TASK DESCRIPTION - Exactly transcribe the span of lines from the one containing "pink ellipse: (41, 187)" through the final line of the entries, inclusive, and nothing outside it. Exclude the pictures.

[DATA SHOWN]

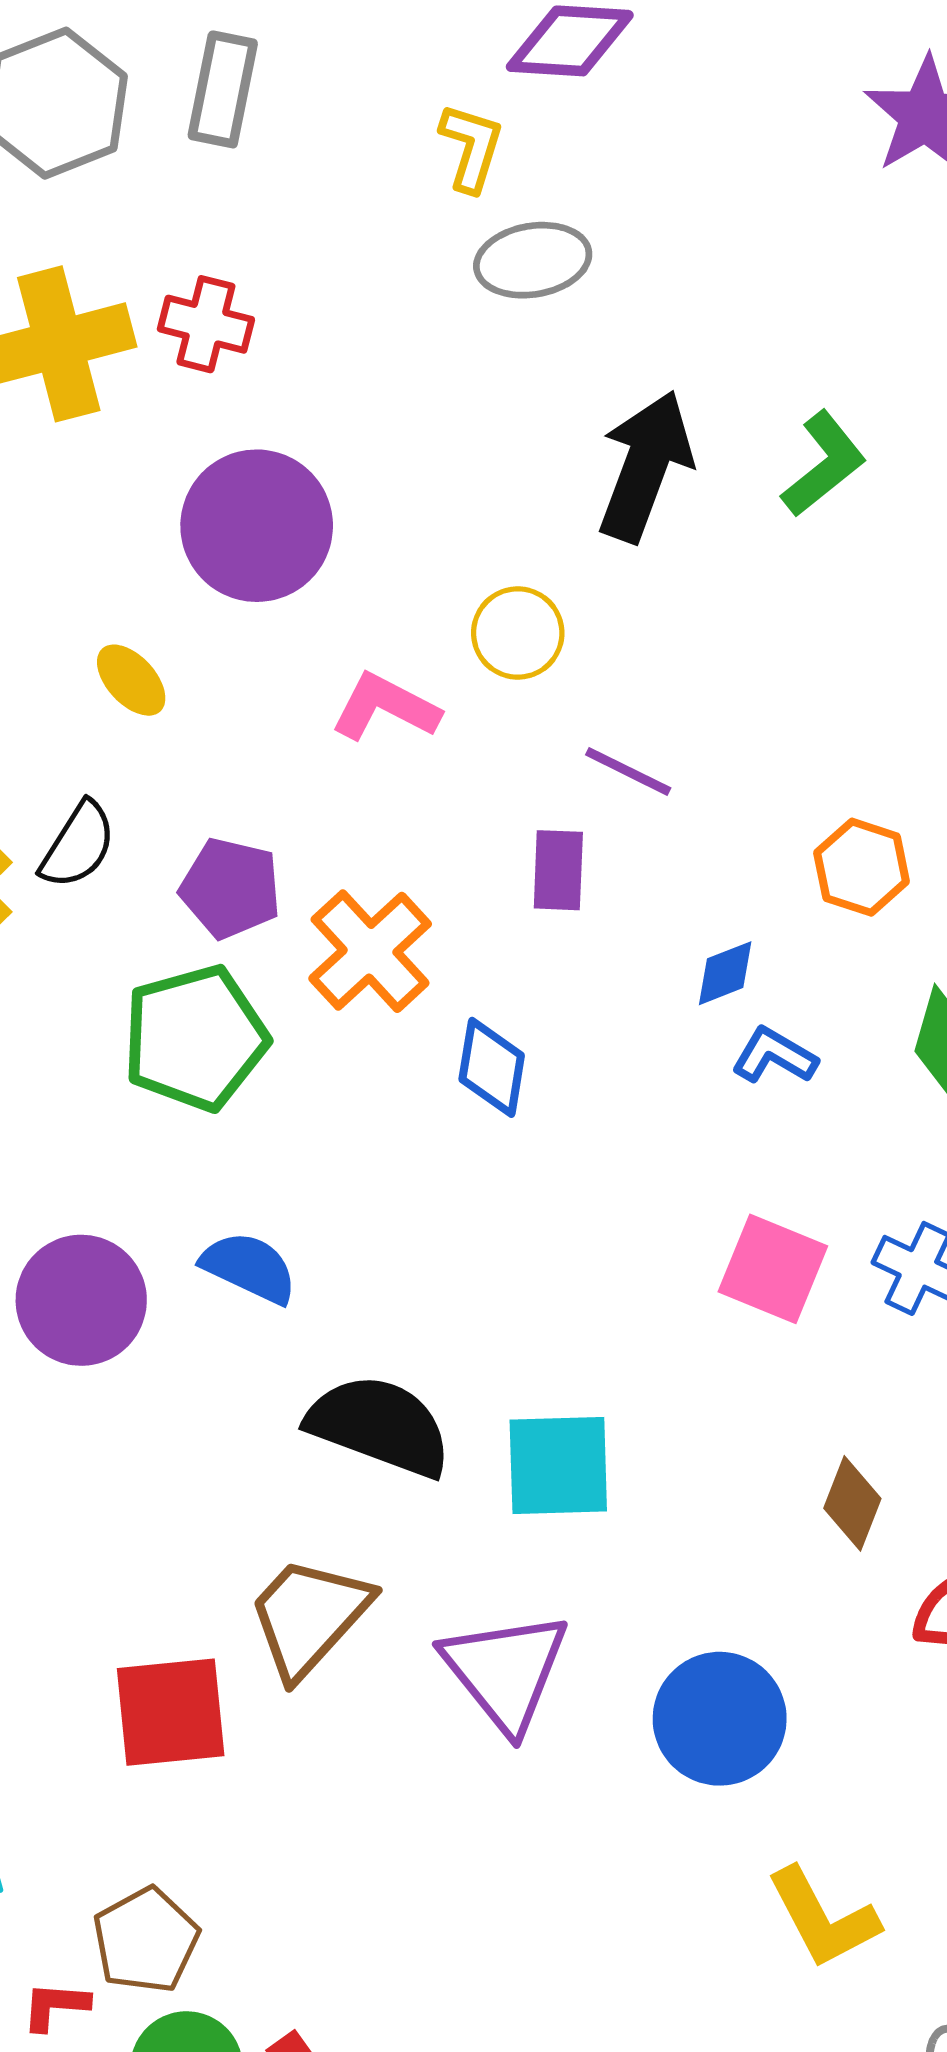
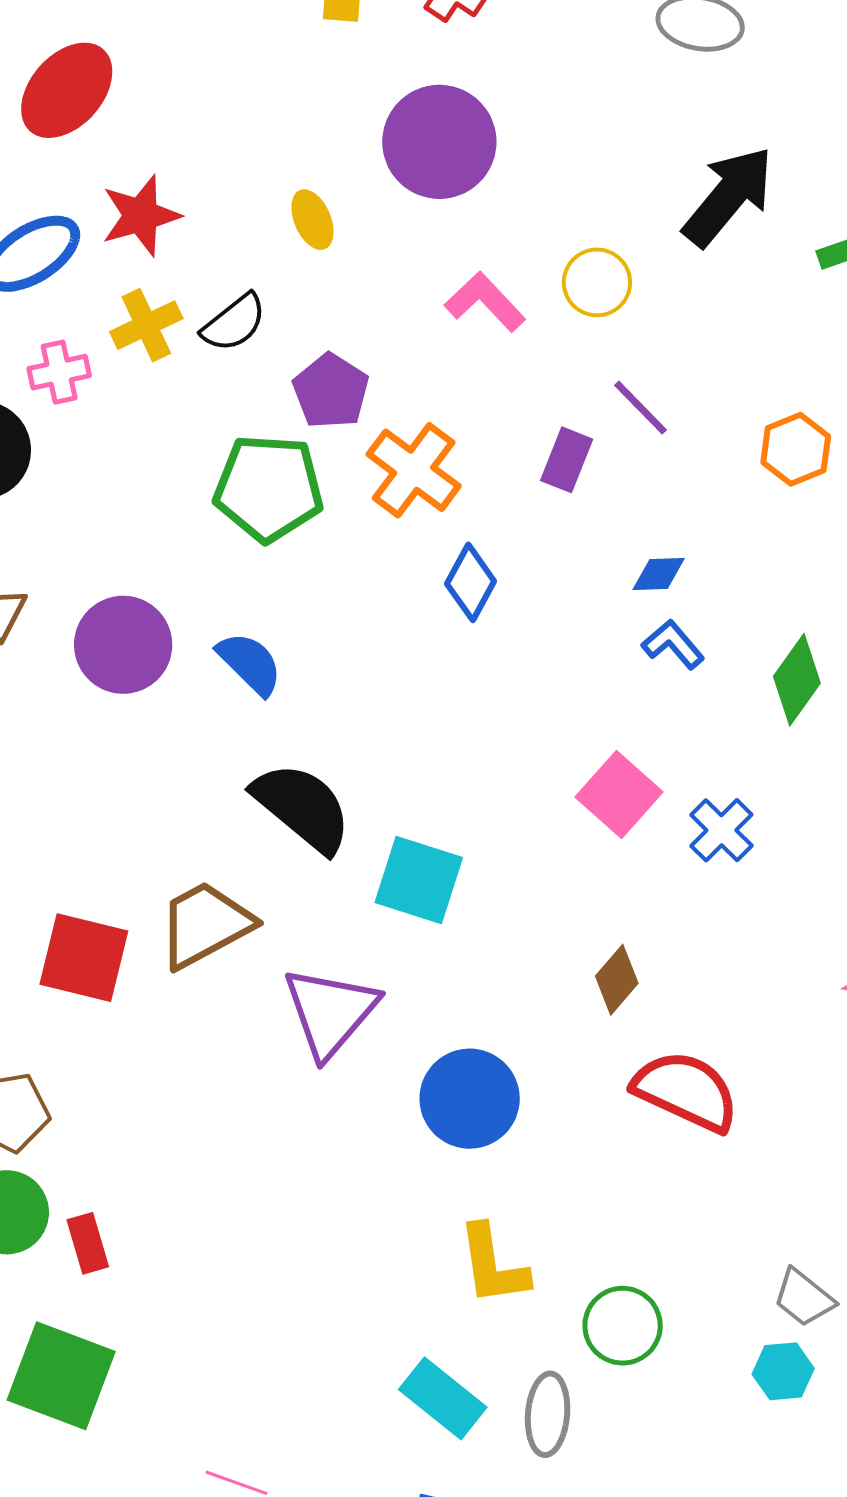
orange hexagon: (862, 867) -> (796, 449), moved
orange cross: (370, 951) -> (414, 470), turned -30

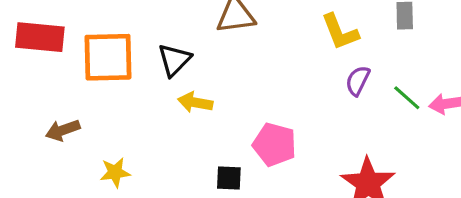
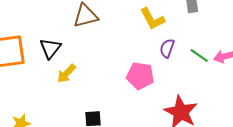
yellow arrow: (195, 102) -> (66, 74), turned -50
pink pentagon: (274, 144) -> (140, 76), moved

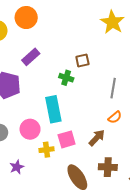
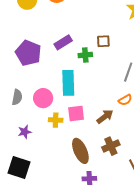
purple rectangle: (31, 57) -> (63, 42), moved
green cross: (66, 78) -> (85, 55), turned -32
brown cross: (108, 167) -> (111, 146), turned -36

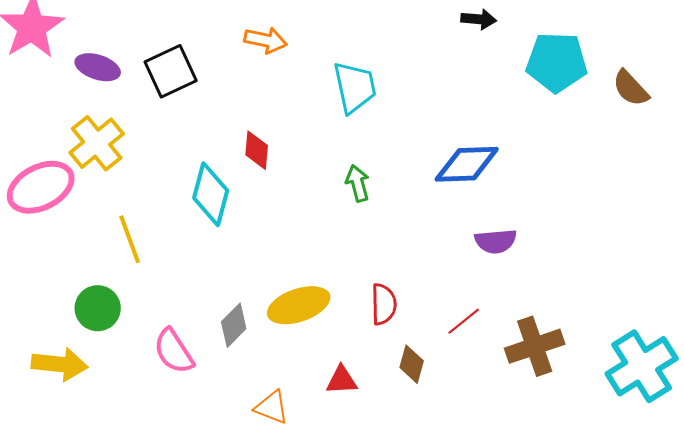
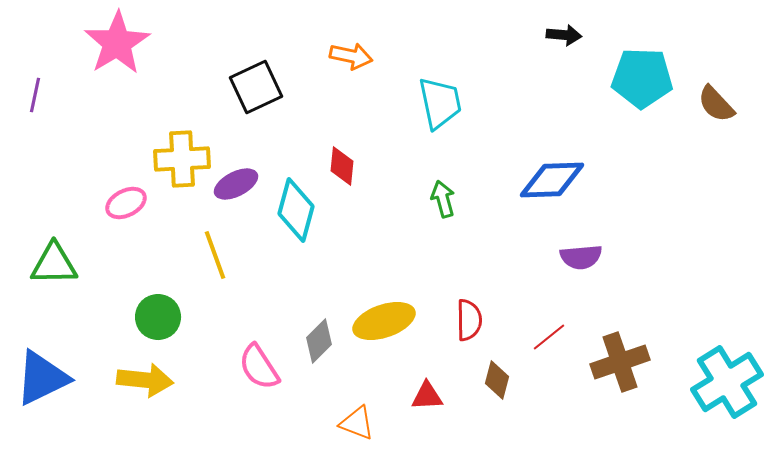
purple ellipse: (98, 67) -> (236, 184), moved, turned -45
yellow cross: (97, 143) -> (182, 159), turned 36
pink ellipse: (41, 187) -> (126, 203), size x0.6
green circle: (98, 308) -> (158, 317), moved

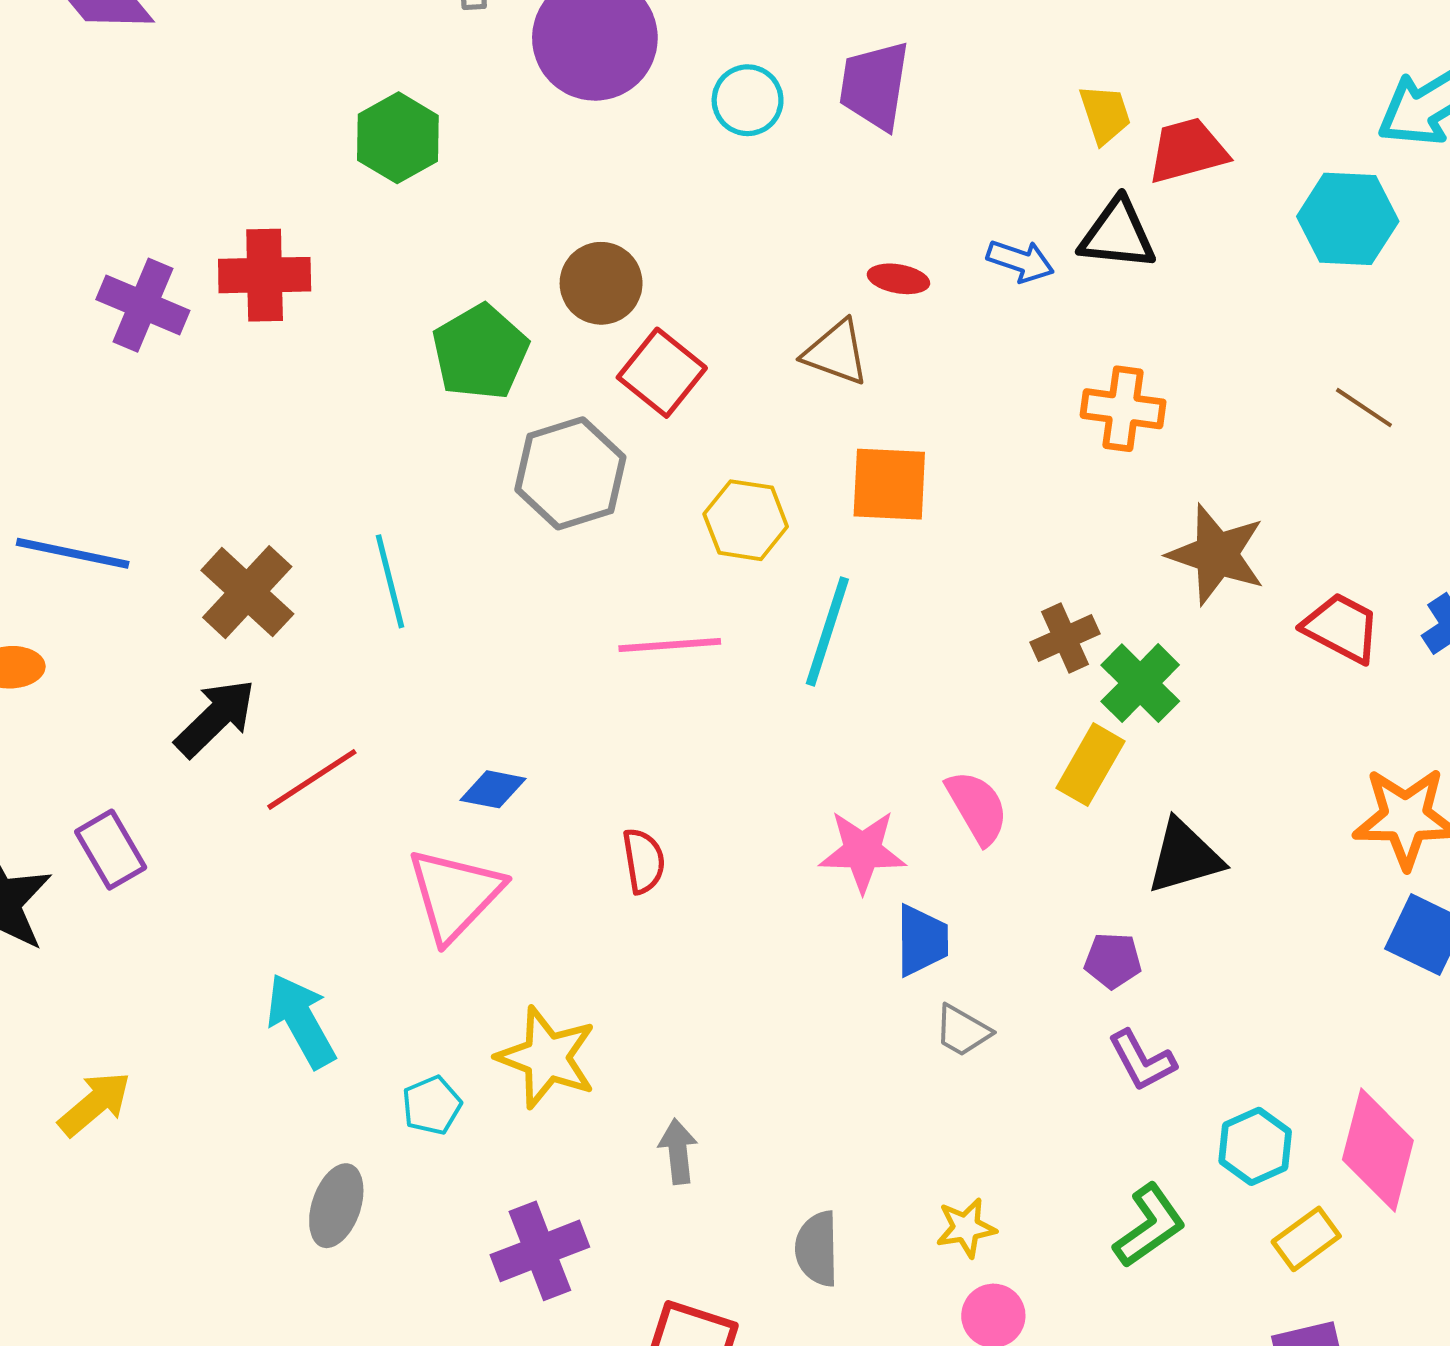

[/DATA SHOWN]

REPLY TO THE TASK -
pink ellipse: (41, 187) -> (126, 203), size x0.6
green circle: (98, 308) -> (158, 317), moved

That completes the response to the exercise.